TO DO =
Wherever "yellow" turns up in the entries, copy out the line that holds it.

*** DATA TO PROCESS Section Begins ***

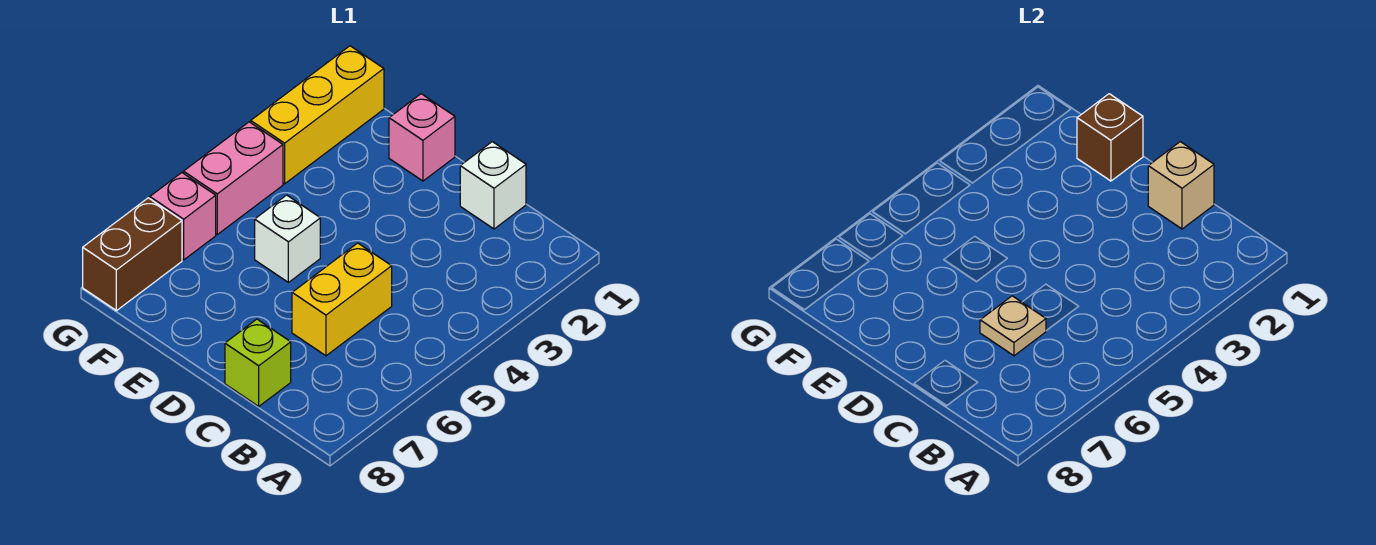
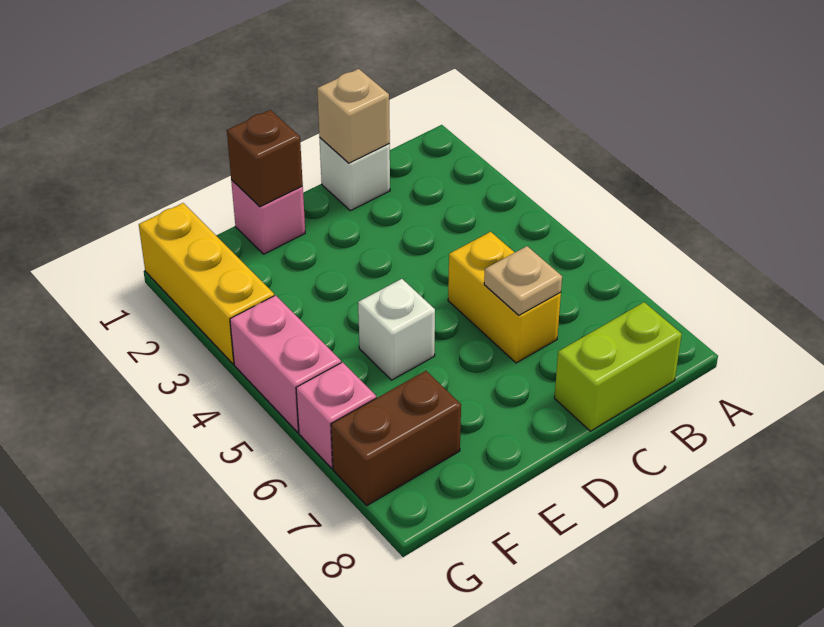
lime brick C8 level 1 -> lime brick B8:C8 level 1
brown brick G7:G8 level 1 -> brown brick F7:G7 level 1

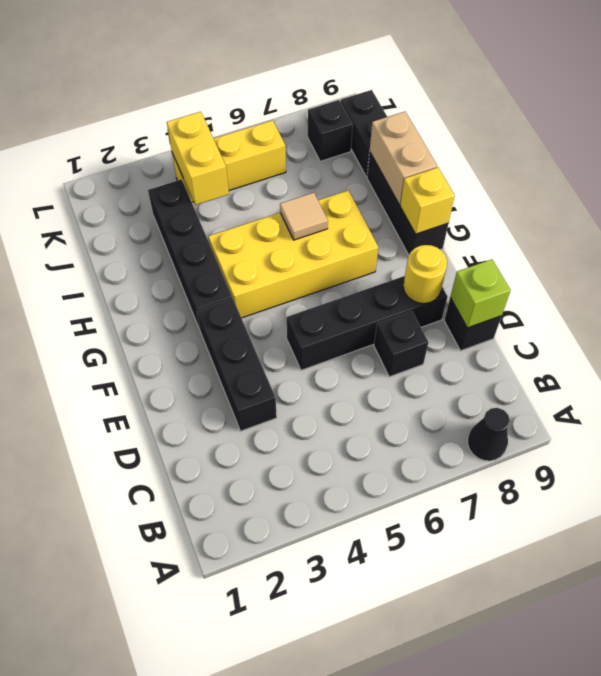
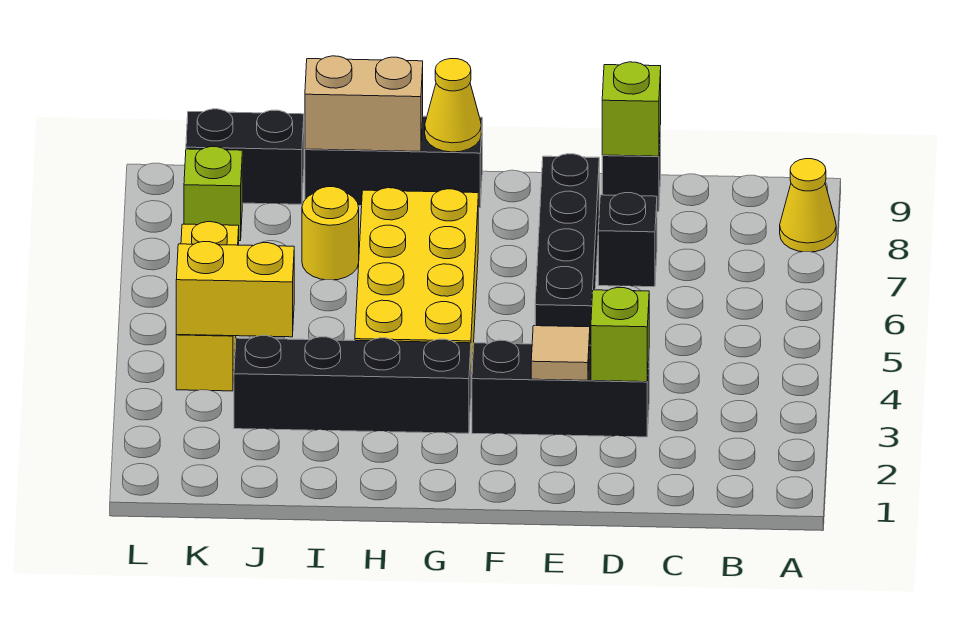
black cone A8 level 1 -> yellow cone A8 level 1
none -> lime brick D3 level 2
yellow round brick E8 level 2 -> yellow round brick I7 level 1
yellow brick G9 level 2 -> yellow cone G9 level 2
tan tile H6 level 2 -> tan tile E3 level 2
black brick K8 level 1 -> lime brick K8 level 1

*** DATA TO PROCESS Section Ends ***

EXPECTED OUTPUT =
black cone A8 level 1 -> yellow cone A8 level 1
yellow round brick E8 level 2 -> yellow round brick I7 level 1
yellow brick G9 level 2 -> yellow cone G9 level 2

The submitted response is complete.